Dataset:
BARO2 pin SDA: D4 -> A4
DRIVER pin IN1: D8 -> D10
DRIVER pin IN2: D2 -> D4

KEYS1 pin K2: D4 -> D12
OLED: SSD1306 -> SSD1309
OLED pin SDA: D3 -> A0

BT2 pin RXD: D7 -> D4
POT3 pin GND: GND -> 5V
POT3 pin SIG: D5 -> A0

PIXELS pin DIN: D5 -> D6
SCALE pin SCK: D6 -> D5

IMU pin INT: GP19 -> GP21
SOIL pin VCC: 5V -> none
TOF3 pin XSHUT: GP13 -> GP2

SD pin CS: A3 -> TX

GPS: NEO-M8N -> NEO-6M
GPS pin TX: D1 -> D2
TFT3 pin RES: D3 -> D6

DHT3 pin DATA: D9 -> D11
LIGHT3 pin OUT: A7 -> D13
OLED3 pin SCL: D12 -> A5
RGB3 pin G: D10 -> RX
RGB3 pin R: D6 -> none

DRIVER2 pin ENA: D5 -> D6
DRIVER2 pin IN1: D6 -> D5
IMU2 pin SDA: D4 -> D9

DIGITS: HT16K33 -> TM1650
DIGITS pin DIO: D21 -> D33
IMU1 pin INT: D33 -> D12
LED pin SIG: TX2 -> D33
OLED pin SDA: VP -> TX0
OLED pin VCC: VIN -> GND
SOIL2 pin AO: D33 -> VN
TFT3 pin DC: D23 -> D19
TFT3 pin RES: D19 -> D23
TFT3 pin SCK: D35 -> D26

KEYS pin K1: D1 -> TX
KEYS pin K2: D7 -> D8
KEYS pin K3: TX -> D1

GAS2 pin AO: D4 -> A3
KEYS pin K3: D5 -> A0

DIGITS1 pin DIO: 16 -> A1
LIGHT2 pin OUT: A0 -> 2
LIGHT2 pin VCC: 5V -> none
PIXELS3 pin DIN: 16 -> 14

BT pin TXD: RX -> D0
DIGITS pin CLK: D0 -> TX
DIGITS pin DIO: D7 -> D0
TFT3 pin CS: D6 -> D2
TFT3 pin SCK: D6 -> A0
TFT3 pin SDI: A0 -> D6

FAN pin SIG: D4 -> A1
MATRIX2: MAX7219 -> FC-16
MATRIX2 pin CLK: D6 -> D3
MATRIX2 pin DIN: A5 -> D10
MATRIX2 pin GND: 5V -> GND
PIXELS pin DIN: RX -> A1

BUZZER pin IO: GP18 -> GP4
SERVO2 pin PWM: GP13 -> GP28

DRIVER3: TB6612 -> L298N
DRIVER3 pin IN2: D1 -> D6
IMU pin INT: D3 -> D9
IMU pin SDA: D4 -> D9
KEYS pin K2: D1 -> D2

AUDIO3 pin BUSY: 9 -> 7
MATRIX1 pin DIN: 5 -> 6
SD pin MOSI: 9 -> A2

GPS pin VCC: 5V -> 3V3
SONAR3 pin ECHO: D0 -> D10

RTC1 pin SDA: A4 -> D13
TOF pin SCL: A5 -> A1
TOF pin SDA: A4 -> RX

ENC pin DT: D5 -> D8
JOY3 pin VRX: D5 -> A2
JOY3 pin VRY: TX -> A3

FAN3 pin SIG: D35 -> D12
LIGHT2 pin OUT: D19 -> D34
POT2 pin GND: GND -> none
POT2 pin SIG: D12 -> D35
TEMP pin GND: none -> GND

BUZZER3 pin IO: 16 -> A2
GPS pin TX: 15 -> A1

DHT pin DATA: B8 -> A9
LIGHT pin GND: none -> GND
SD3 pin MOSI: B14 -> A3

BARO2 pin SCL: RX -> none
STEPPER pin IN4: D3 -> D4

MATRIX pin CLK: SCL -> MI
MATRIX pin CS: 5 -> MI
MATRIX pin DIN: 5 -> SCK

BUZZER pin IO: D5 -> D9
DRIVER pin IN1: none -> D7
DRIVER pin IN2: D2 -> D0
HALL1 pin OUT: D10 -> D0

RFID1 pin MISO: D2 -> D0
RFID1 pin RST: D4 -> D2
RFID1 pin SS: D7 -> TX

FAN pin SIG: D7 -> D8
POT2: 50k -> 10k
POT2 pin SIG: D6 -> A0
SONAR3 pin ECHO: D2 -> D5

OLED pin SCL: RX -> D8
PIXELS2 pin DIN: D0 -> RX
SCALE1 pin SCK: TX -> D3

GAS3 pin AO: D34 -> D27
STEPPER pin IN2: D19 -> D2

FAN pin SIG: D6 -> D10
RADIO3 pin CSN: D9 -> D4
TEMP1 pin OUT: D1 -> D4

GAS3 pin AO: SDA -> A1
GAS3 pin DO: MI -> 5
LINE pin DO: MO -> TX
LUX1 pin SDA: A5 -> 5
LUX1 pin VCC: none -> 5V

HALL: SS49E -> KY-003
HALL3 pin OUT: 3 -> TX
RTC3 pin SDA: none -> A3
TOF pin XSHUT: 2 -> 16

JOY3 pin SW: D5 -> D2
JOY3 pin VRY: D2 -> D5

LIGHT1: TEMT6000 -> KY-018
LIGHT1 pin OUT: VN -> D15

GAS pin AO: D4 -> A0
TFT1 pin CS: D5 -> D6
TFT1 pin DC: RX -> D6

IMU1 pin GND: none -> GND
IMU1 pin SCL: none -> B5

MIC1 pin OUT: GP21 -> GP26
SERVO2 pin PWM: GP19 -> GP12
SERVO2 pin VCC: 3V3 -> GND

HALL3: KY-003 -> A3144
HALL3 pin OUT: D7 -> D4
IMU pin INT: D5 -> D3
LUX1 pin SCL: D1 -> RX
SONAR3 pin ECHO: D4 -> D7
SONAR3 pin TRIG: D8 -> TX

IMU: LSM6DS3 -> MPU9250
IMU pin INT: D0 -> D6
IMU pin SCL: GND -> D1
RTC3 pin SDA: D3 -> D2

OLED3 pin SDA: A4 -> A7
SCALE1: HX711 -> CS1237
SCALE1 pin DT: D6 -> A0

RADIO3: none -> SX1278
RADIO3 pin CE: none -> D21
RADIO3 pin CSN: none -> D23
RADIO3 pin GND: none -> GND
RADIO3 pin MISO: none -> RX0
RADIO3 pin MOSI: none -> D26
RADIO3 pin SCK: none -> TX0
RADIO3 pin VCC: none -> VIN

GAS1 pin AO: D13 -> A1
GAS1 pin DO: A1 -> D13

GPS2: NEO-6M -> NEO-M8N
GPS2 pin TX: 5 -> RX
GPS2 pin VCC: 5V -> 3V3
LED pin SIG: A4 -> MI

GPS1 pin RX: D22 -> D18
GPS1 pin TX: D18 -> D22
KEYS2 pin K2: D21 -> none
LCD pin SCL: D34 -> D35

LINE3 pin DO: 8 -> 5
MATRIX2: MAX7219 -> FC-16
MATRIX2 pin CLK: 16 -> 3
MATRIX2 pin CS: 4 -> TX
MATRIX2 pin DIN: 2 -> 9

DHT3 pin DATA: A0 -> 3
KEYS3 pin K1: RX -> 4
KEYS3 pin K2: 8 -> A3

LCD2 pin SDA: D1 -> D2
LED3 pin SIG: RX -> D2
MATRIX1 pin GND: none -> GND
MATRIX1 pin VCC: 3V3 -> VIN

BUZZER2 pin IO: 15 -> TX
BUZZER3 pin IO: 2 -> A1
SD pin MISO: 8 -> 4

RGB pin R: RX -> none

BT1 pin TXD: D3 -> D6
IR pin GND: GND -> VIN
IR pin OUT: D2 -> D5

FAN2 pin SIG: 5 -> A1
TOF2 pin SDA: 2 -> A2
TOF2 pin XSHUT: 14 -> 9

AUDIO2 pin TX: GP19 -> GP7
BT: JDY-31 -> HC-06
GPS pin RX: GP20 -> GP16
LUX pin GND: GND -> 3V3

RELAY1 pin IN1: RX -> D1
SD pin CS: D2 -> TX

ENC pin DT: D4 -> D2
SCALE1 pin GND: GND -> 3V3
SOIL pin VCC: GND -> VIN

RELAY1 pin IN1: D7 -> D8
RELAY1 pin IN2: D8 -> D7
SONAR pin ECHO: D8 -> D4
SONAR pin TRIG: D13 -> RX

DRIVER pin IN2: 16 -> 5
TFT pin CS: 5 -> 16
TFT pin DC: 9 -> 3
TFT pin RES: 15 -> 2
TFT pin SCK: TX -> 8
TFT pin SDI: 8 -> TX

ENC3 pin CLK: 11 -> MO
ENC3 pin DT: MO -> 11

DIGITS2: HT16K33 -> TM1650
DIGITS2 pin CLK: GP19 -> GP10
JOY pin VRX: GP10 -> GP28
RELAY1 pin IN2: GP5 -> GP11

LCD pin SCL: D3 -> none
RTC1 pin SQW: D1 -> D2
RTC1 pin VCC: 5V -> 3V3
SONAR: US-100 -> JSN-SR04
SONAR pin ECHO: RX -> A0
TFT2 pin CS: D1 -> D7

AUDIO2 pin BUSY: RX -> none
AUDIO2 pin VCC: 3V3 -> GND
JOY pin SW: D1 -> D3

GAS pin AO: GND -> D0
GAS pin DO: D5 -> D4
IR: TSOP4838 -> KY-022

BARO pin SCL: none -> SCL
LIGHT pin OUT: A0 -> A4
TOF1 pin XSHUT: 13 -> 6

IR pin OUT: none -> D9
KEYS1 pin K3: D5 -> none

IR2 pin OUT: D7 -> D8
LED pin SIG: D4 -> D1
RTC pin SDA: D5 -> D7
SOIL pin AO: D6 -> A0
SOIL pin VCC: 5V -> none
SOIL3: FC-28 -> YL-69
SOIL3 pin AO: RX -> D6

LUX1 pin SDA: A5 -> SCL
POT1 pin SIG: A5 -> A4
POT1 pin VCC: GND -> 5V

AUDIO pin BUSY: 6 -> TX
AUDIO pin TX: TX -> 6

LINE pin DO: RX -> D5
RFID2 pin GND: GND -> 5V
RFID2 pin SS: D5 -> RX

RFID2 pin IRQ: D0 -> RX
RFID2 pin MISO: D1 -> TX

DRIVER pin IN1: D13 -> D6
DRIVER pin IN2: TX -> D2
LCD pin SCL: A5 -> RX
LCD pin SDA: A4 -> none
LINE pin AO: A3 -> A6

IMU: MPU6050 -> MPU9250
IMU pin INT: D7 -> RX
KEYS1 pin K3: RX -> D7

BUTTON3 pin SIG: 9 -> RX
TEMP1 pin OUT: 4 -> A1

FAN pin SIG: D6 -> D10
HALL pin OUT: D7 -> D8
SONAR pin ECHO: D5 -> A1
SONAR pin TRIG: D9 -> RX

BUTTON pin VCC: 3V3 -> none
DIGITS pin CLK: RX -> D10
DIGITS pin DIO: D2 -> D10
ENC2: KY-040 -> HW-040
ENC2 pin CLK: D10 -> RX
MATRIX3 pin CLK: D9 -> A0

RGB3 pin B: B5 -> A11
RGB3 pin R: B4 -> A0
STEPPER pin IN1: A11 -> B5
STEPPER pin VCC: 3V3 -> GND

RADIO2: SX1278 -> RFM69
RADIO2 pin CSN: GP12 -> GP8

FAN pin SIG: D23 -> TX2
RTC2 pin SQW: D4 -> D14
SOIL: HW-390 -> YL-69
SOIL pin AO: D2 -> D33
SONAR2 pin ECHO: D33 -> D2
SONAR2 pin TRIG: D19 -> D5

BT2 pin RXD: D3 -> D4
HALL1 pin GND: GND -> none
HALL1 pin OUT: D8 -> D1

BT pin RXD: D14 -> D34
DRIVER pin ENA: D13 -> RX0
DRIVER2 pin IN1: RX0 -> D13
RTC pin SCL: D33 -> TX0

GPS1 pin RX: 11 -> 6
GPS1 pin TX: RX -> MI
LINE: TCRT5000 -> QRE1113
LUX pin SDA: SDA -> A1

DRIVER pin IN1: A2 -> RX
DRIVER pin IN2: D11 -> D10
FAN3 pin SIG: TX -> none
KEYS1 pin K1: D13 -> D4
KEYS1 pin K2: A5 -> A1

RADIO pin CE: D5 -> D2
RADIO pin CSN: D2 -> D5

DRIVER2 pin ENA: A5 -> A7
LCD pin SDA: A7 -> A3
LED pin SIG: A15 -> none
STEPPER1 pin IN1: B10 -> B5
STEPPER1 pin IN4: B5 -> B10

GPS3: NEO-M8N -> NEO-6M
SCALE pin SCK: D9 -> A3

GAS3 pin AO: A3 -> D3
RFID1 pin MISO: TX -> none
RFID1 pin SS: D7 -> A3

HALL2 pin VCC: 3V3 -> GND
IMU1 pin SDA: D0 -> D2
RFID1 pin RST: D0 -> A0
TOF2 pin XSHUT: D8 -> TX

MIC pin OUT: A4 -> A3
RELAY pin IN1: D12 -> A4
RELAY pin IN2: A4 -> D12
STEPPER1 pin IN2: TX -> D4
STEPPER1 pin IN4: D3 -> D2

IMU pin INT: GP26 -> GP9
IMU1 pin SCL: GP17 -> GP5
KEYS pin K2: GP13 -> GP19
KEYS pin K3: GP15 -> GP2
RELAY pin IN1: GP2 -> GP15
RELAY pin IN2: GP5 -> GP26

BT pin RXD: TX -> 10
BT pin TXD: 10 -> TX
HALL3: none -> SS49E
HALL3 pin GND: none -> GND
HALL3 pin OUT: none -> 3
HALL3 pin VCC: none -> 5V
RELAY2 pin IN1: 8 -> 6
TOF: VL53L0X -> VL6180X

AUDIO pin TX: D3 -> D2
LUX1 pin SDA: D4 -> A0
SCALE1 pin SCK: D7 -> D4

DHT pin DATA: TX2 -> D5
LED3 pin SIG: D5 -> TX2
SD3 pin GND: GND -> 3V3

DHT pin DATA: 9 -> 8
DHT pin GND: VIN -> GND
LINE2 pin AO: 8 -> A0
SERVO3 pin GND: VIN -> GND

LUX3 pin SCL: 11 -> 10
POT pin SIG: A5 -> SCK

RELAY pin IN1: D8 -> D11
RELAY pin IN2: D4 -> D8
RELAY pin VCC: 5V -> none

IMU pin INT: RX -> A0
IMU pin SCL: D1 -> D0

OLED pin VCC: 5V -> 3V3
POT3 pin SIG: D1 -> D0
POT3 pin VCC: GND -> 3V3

Task brief:
What you give back should be exactly the lines of the data above from the line with "RELAY1 pin IN2: D8 -> D7" through the line with "LIGHT pin OUT: A0 -> A4", both of those included, and nothing more.

Result:
RELAY1 pin IN2: D8 -> D7
SONAR pin ECHO: D8 -> D4
SONAR pin TRIG: D13 -> RX

DRIVER pin IN2: 16 -> 5
TFT pin CS: 5 -> 16
TFT pin DC: 9 -> 3
TFT pin RES: 15 -> 2
TFT pin SCK: TX -> 8
TFT pin SDI: 8 -> TX

ENC3 pin CLK: 11 -> MO
ENC3 pin DT: MO -> 11

DIGITS2: HT16K33 -> TM1650
DIGITS2 pin CLK: GP19 -> GP10
JOY pin VRX: GP10 -> GP28
RELAY1 pin IN2: GP5 -> GP11

LCD pin SCL: D3 -> none
RTC1 pin SQW: D1 -> D2
RTC1 pin VCC: 5V -> 3V3
SONAR: US-100 -> JSN-SR04
SONAR pin ECHO: RX -> A0
TFT2 pin CS: D1 -> D7

AUDIO2 pin BUSY: RX -> none
AUDIO2 pin VCC: 3V3 -> GND
JOY pin SW: D1 -> D3

GAS pin AO: GND -> D0
GAS pin DO: D5 -> D4
IR: TSOP4838 -> KY-022

BARO pin SCL: none -> SCL
LIGHT pin OUT: A0 -> A4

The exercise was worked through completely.